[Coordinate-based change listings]
•••
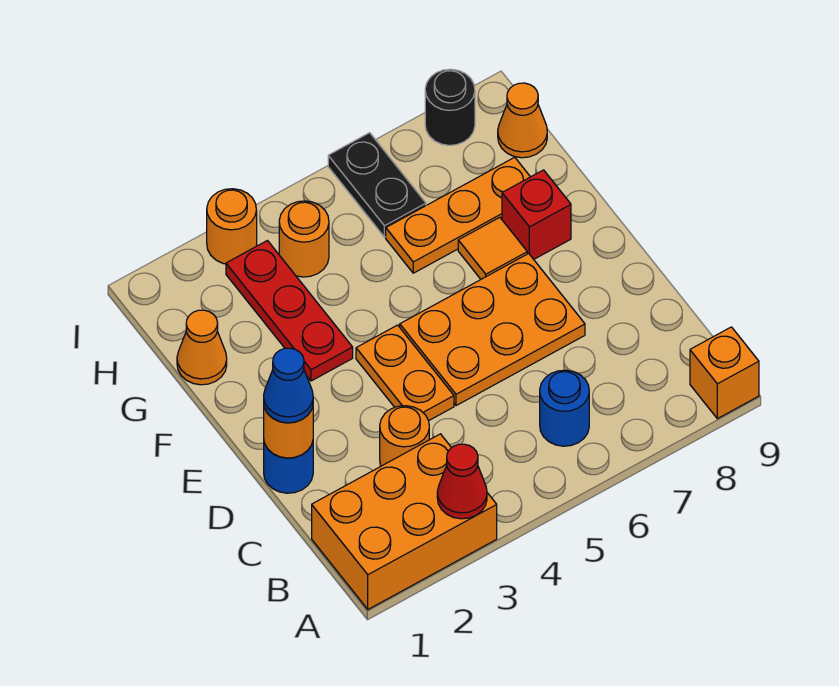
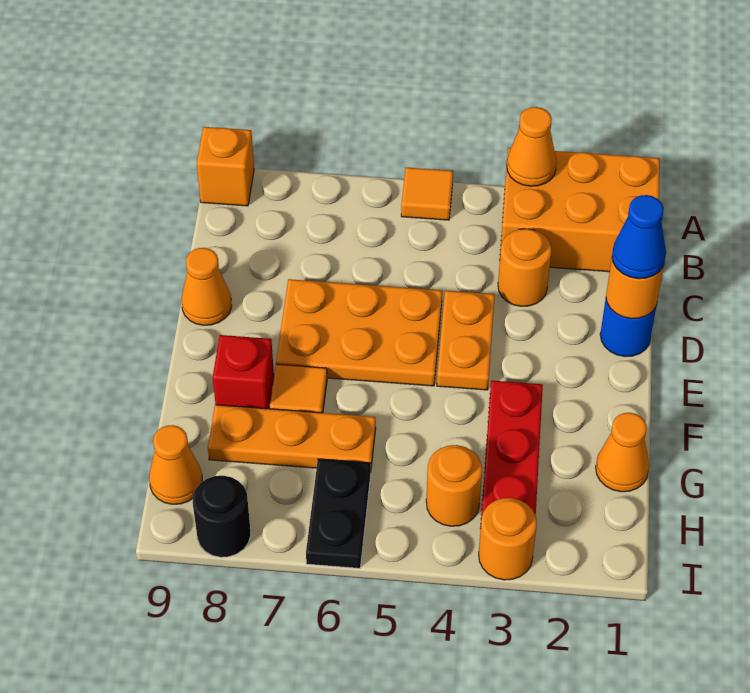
red cone A3 level 2 -> orange cone A3 level 2
none -> orange tile A5 level 1
blue round brick B6 level 1 -> none
none -> orange cone D9 level 1

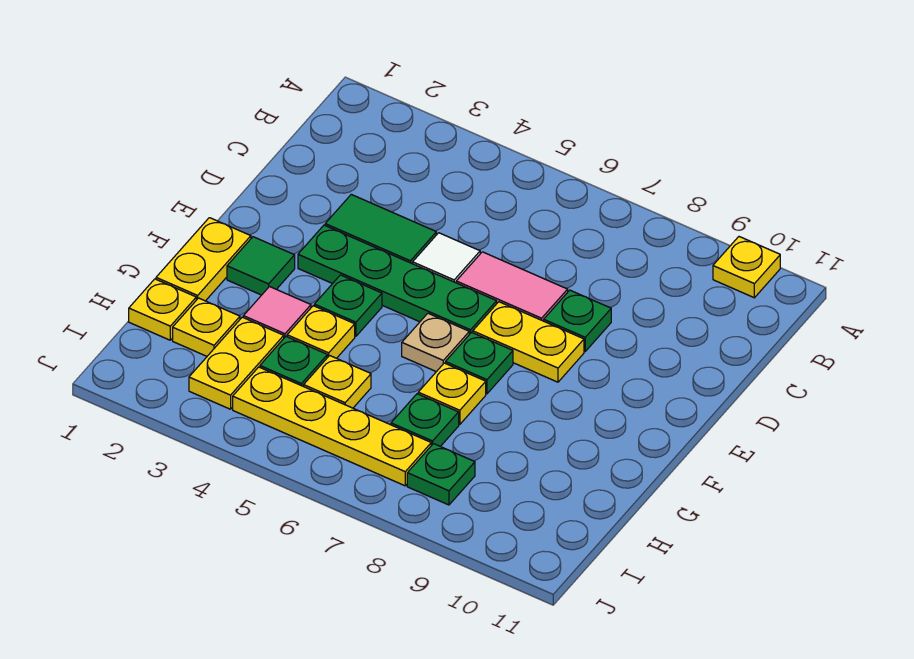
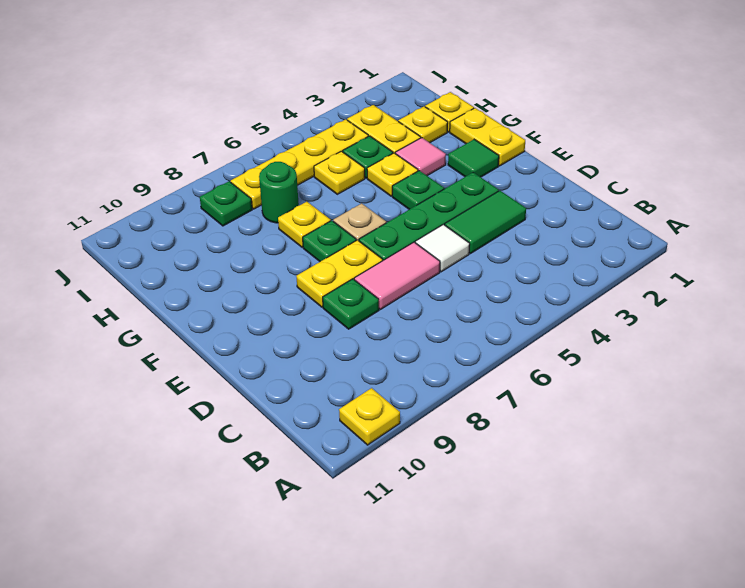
green plate H7 level 1 -> green round brick H7 level 1

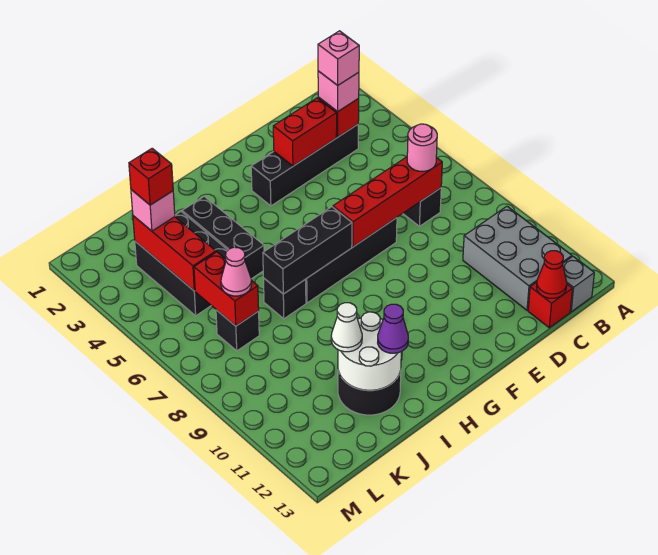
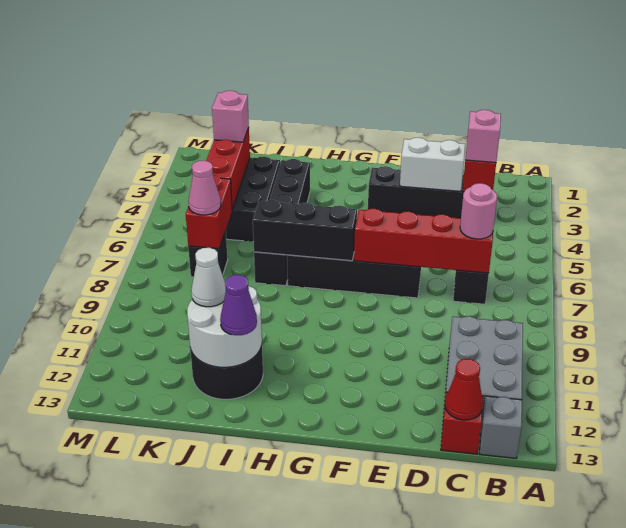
pink brick C3 level 4 -> none
red brick D3:E3 level 2 -> white brick D3:E3 level 2
red brick K3 level 4 -> none

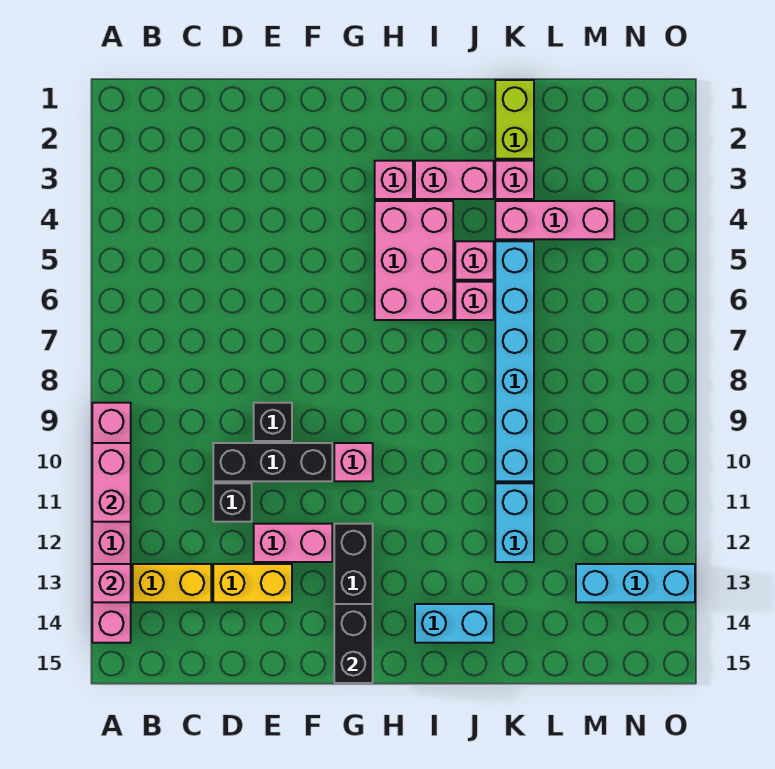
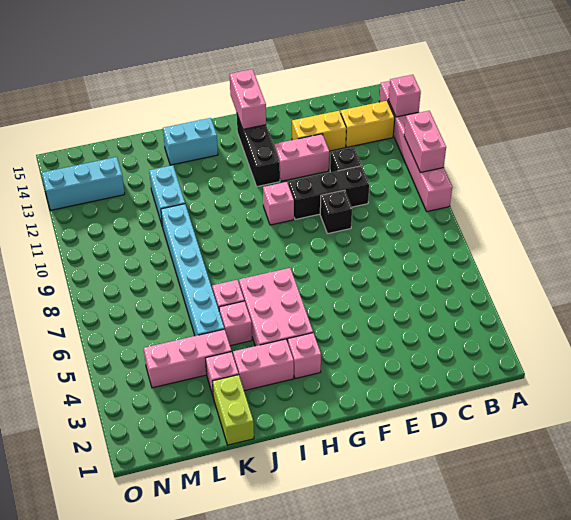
black brick G14:G15 level 2 -> pink brick G14:G15 level 2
•••
_YOUR TASK_: Would you reproduce the records exactly as they stand, but without the pictures?

_SOLUTION TO THIS EXERCISE_:
red cone A3 level 2 -> orange cone A3 level 2
none -> orange tile A5 level 1
blue round brick B6 level 1 -> none
none -> orange cone D9 level 1

green plate H7 level 1 -> green round brick H7 level 1

pink brick C3 level 4 -> none
red brick D3:E3 level 2 -> white brick D3:E3 level 2
red brick K3 level 4 -> none

black brick G14:G15 level 2 -> pink brick G14:G15 level 2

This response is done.